■ **Activity**: Copy exactly the lines of the records below, and only those lines, beginning with the line that contains "R12: 2.2k (NET6, NET21) -> 2.2k (+9V, NET21)" and ending with the line that contains "L1: 33mH (VA, VB) -> none".

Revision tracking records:
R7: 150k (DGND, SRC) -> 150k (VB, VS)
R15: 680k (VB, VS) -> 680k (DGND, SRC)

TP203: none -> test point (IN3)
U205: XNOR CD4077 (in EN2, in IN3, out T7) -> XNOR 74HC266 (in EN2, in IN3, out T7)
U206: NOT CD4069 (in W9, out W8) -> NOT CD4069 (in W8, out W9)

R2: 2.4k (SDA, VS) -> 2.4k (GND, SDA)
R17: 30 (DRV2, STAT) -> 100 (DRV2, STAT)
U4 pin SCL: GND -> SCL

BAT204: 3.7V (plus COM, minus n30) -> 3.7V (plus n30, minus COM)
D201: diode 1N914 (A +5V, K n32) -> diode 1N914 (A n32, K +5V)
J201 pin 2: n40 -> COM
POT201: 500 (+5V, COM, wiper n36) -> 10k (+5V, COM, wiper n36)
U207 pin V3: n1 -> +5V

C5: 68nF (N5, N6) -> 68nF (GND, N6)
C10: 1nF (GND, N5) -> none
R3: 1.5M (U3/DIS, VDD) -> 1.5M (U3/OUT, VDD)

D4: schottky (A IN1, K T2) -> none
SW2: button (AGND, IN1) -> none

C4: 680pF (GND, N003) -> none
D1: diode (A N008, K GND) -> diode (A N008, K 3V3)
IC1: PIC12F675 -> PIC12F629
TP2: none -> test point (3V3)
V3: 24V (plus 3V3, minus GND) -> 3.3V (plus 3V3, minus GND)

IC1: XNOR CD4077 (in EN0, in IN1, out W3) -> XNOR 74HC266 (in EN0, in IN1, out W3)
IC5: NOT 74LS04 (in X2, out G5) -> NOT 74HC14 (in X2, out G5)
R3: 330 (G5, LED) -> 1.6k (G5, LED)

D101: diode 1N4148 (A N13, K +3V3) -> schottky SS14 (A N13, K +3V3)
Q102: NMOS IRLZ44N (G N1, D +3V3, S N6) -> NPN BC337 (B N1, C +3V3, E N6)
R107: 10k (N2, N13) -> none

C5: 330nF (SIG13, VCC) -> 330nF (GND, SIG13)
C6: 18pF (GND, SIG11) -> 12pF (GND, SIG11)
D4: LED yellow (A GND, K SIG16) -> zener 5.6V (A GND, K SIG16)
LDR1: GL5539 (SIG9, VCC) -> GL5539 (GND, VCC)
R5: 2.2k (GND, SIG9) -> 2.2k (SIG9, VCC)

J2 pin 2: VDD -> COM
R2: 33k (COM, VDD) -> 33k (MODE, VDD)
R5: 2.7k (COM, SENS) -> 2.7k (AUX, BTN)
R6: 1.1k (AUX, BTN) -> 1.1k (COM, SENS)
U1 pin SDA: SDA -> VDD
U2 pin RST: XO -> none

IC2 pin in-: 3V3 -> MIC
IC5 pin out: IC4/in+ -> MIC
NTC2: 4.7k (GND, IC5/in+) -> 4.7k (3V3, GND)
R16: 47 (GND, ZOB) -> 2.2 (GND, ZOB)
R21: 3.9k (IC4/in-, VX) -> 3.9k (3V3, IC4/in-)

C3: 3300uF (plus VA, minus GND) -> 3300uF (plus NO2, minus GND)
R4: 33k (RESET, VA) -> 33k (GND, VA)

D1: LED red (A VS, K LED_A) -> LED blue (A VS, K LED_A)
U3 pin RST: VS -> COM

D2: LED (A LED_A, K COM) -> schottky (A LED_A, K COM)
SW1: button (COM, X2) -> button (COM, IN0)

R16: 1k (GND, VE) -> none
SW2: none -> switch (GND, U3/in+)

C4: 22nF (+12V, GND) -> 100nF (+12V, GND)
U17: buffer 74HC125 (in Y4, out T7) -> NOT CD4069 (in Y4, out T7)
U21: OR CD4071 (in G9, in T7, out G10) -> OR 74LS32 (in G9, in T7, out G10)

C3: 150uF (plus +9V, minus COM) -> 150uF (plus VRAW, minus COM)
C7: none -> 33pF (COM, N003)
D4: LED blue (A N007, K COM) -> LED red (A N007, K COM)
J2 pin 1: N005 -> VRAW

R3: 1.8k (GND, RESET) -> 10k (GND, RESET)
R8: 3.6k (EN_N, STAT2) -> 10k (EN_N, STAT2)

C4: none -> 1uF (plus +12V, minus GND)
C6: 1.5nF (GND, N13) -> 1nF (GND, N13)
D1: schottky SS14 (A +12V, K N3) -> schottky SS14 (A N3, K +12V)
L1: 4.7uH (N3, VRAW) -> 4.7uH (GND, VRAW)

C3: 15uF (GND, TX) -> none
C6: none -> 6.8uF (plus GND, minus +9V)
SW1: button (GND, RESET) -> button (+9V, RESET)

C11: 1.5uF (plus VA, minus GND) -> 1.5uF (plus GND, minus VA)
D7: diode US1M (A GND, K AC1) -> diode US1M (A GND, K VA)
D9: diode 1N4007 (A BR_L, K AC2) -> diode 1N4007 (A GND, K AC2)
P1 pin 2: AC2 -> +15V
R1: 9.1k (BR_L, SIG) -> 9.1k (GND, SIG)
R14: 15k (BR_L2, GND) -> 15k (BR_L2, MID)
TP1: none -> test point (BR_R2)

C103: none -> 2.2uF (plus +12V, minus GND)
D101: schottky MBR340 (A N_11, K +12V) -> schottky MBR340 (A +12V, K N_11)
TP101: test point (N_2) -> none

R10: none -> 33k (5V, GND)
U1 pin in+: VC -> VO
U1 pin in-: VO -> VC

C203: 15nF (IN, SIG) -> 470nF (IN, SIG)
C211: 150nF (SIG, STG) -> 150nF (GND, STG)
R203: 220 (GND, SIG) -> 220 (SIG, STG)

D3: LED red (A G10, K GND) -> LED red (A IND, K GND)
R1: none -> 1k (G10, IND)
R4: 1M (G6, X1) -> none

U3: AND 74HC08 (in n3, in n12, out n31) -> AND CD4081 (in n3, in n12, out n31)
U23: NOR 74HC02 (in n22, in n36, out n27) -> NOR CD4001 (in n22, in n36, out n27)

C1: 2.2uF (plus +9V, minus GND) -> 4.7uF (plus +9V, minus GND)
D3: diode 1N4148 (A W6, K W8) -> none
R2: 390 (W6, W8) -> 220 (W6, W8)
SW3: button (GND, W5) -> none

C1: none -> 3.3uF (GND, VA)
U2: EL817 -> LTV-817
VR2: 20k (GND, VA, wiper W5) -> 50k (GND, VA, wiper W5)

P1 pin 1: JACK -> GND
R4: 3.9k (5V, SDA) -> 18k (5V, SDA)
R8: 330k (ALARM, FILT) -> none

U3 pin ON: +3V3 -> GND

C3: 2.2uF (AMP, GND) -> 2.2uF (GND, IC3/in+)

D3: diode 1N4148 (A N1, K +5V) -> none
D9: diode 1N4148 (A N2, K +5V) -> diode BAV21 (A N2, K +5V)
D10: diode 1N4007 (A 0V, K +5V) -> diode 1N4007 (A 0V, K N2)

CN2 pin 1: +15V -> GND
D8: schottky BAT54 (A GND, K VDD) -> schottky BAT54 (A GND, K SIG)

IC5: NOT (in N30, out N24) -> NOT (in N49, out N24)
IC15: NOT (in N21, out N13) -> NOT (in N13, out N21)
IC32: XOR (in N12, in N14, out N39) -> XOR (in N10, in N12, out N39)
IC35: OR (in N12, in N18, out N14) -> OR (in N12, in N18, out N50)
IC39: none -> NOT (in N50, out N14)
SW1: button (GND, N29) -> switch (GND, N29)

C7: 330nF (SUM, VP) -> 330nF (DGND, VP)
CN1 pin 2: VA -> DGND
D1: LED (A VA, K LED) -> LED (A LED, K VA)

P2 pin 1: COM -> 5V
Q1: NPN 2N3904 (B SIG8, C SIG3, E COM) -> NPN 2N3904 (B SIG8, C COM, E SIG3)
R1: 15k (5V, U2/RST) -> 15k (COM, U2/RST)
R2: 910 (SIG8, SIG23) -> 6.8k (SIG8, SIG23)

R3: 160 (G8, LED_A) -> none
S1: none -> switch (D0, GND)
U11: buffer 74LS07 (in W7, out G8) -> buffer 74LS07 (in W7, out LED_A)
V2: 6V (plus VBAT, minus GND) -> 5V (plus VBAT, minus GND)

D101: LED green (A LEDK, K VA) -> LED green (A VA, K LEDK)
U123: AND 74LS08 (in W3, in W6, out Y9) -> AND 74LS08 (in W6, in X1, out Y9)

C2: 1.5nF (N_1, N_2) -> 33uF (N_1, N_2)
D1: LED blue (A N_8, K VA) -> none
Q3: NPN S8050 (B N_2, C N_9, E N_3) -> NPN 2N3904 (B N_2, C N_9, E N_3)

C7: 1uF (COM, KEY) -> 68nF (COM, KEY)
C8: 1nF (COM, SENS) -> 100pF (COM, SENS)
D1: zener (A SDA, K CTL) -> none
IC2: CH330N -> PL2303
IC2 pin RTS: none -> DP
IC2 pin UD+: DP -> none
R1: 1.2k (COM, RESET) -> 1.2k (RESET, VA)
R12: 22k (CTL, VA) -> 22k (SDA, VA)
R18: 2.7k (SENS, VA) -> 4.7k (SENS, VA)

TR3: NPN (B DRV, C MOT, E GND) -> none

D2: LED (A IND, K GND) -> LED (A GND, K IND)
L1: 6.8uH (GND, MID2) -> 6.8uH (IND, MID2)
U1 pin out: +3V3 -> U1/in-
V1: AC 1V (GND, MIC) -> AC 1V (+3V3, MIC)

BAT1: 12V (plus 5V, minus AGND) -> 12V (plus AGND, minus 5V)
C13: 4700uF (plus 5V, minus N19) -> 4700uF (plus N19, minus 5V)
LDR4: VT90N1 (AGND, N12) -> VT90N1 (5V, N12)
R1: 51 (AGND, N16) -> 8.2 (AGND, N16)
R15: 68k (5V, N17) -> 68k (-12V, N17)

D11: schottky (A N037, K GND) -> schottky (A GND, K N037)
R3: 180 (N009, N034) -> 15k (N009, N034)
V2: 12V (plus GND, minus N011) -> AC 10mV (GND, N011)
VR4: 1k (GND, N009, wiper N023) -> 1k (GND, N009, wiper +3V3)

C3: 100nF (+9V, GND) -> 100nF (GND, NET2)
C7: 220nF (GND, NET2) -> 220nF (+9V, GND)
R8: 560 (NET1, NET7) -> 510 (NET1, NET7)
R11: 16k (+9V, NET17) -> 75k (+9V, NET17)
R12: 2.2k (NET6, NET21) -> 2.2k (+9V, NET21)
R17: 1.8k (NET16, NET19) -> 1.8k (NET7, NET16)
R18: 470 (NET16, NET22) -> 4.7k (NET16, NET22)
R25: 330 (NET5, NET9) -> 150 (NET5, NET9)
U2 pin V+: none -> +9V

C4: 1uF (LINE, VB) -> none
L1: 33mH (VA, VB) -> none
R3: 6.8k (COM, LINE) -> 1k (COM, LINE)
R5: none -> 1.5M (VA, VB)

■ **Exercise result**:
R12: 2.2k (NET6, NET21) -> 2.2k (+9V, NET21)
R17: 1.8k (NET16, NET19) -> 1.8k (NET7, NET16)
R18: 470 (NET16, NET22) -> 4.7k (NET16, NET22)
R25: 330 (NET5, NET9) -> 150 (NET5, NET9)
U2 pin V+: none -> +9V

C4: 1uF (LINE, VB) -> none
L1: 33mH (VA, VB) -> none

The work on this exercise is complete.